=== TO DO ===
Could you lay out every line of the items below as a Markdown table with the columns No. and Text, skipping blank lines and leaving the pictures out?

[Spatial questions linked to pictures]
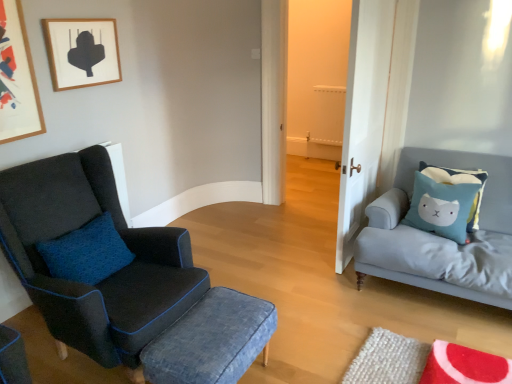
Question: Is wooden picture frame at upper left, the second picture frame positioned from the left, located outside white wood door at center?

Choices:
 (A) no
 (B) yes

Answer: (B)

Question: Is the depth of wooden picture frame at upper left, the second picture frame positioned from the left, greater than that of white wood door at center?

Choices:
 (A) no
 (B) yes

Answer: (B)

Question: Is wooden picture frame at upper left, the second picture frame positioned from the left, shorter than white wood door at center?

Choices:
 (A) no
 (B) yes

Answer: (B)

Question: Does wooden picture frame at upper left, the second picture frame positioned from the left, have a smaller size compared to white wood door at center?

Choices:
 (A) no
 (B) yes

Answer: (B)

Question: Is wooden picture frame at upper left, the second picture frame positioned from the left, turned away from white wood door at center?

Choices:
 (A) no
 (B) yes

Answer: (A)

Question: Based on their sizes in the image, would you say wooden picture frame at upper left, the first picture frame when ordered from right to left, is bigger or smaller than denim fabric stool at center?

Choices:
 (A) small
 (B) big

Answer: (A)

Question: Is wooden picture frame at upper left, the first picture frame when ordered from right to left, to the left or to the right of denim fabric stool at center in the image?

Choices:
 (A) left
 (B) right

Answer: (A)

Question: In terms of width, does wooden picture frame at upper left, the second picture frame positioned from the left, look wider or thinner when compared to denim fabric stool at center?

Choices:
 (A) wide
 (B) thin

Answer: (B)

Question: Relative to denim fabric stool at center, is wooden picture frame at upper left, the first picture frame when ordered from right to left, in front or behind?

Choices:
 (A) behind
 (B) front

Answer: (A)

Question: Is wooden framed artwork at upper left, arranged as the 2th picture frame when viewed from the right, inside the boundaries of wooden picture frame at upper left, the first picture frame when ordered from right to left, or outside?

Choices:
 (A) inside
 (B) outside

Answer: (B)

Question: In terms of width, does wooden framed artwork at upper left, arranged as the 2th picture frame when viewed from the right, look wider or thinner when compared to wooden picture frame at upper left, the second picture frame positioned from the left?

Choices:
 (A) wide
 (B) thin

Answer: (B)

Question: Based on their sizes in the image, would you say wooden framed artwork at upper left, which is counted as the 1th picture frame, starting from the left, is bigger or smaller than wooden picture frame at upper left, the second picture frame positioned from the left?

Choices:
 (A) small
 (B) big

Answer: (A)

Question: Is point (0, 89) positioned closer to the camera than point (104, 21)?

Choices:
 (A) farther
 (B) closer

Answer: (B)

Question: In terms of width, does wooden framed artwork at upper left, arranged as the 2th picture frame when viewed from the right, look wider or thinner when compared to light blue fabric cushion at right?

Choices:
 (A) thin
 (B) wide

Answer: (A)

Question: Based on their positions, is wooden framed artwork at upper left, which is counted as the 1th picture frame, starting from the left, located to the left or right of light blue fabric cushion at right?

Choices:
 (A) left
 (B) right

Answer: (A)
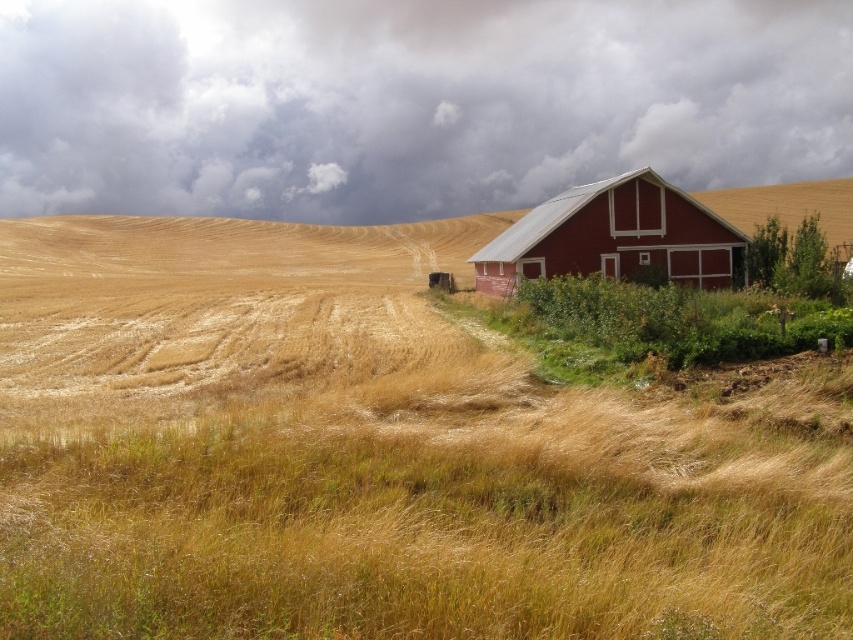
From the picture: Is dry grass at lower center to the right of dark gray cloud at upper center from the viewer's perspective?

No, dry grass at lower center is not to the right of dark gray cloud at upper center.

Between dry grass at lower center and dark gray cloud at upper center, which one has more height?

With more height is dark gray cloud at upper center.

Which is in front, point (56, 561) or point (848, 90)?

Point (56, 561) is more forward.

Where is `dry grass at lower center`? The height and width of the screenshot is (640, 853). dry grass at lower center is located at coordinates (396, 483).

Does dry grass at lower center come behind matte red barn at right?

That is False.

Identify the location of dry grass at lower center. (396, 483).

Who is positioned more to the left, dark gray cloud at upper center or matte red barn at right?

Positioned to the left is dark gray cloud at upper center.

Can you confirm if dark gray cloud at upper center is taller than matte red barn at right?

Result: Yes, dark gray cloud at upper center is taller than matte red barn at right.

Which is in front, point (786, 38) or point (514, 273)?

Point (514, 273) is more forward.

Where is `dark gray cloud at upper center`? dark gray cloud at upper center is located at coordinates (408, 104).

=== COMPLETED EXERCISE ===
| No. | Text |
|---|---|
| 1 | Question: Is wooden picture frame at upper left, the second picture frame positioned from the left, located outside white wood door at center? |
| 2 | Choices: |
| 3 |  (A) no |
| 4 |  (B) yes |
| 5 | Answer: (B) |
| 6 | Question: Is the depth of wooden picture frame at upper left, the second picture frame positioned from the left, greater than that of white wood door at center? |
| 7 | Choices: |
| 8 |  (A) no |
| 9 |  (B) yes |
| 10 | Answer: (B) |
| 11 | Question: Is wooden picture frame at upper left, the second picture frame positioned from the left, shorter than white wood door at center? |
| 12 | Choices: |
| 13 |  (A) no |
| 14 |  (B) yes |
| 15 | Answer: (B) |
| 16 | Question: Does wooden picture frame at upper left, the second picture frame positioned from the left, have a smaller size compared to white wood door at center? |
| 17 | Choices: |
| 18 |  (A) no |
| 19 |  (B) yes |
| 20 | Answer: (B) |
| 21 | Question: Is wooden picture frame at upper left, the second picture frame positioned from the left, turned away from white wood door at center? |
| 22 | Choices: |
| 23 |  (A) no |
| 24 |  (B) yes |
| 25 | Answer: (A) |
| 26 | Question: Based on their sizes in the image, would you say wooden picture frame at upper left, the first picture frame when ordered from right to left, is bigger or smaller than denim fabric stool at center? |
| 27 | Choices: |
| 28 |  (A) small |
| 29 |  (B) big |
| 30 | Answer: (A) |
| 31 | Question: Is wooden picture frame at upper left, the first picture frame when ordered from right to left, to the left or to the right of denim fabric stool at center in the image? |
| 32 | Choices: |
| 33 |  (A) left |
| 34 |  (B) right |
| 35 | Answer: (A) |
| 36 | Question: In terms of width, does wooden picture frame at upper left, the second picture frame positioned from the left, look wider or thinner when compared to denim fabric stool at center? |
| 37 | Choices: |
| 38 |  (A) wide |
| 39 |  (B) thin |
| 40 | Answer: (B) |
| 41 | Question: Relative to denim fabric stool at center, is wooden picture frame at upper left, the first picture frame when ordered from right to left, in front or behind? |
| 42 | Choices: |
| 43 |  (A) behind |
| 44 |  (B) front |
| 45 | Answer: (A) |
| 46 | Question: Is wooden framed artwork at upper left, arranged as the 2th picture frame when viewed from the right, inside the boundaries of wooden picture frame at upper left, the first picture frame when ordered from right to left, or outside? |
| 47 | Choices: |
| 48 |  (A) inside |
| 49 |  (B) outside |
| 50 | Answer: (B) |
| 51 | Question: In terms of width, does wooden framed artwork at upper left, arranged as the 2th picture frame when viewed from the right, look wider or thinner when compared to wooden picture frame at upper left, the second picture frame positioned from the left? |
| 52 | Choices: |
| 53 |  (A) wide |
| 54 |  (B) thin |
| 55 | Answer: (B) |
| 56 | Question: Based on their sizes in the image, would you say wooden framed artwork at upper left, which is counted as the 1th picture frame, starting from the left, is bigger or smaller than wooden picture frame at upper left, the second picture frame positioned from the left? |
| 57 | Choices: |
| 58 |  (A) small |
| 59 |  (B) big |
| 60 | Answer: (A) |
| 61 | Question: Is point (0, 89) positioned closer to the camera than point (104, 21)? |
| 62 | Choices: |
| 63 |  (A) farther |
| 64 |  (B) closer |
| 65 | Answer: (B) |
| 66 | Question: In terms of width, does wooden framed artwork at upper left, arranged as the 2th picture frame when viewed from the right, look wider or thinner when compared to light blue fabric cushion at right? |
| 67 | Choices: |
| 68 |  (A) thin |
| 69 |  (B) wide |
| 70 | Answer: (A) |
| 71 | Question: Based on their positions, is wooden framed artwork at upper left, which is counted as the 1th picture frame, starting from the left, located to the left or right of light blue fabric cushion at right? |
| 72 | Choices: |
| 73 |  (A) left |
| 74 |  (B) right |
| 75 | Answer: (A) |
| 76 | From the picture: Is dry grass at lower center to the right of dark gray cloud at upper center from the viewer's perspective? |
| 77 | No, dry grass at lower center is not to the right of dark gray cloud at upper center. |
| 78 | Between dry grass at lower center and dark gray cloud at upper center, which one has more height? |
| 79 | With more height is dark gray cloud at upper center. |
| 80 | Which is in front, point (56, 561) or point (848, 90)? |
| 81 | Point (56, 561) is more forward. |
| 82 | Where is `dry grass at lower center`? The height and width of the screenshot is (640, 853). dry grass at lower center is located at coordinates (396, 483). |
| 83 | Does dry grass at lower center come behind matte red barn at right? |
| 84 | That is False. |
| 85 | Identify the location of dry grass at lower center. (396, 483). |
| 86 | Who is positioned more to the left, dark gray cloud at upper center or matte red barn at right? |
| 87 | Positioned to the left is dark gray cloud at upper center. |
| 88 | Can you confirm if dark gray cloud at upper center is taller than matte red barn at right? |
| 89 | Result: Yes, dark gray cloud at upper center is taller than matte red barn at right. |
| 90 | Which is in front, point (786, 38) or point (514, 273)? |
| 91 | Point (514, 273) is more forward. |
| 92 | Where is `dark gray cloud at upper center`? dark gray cloud at upper center is located at coordinates (408, 104). |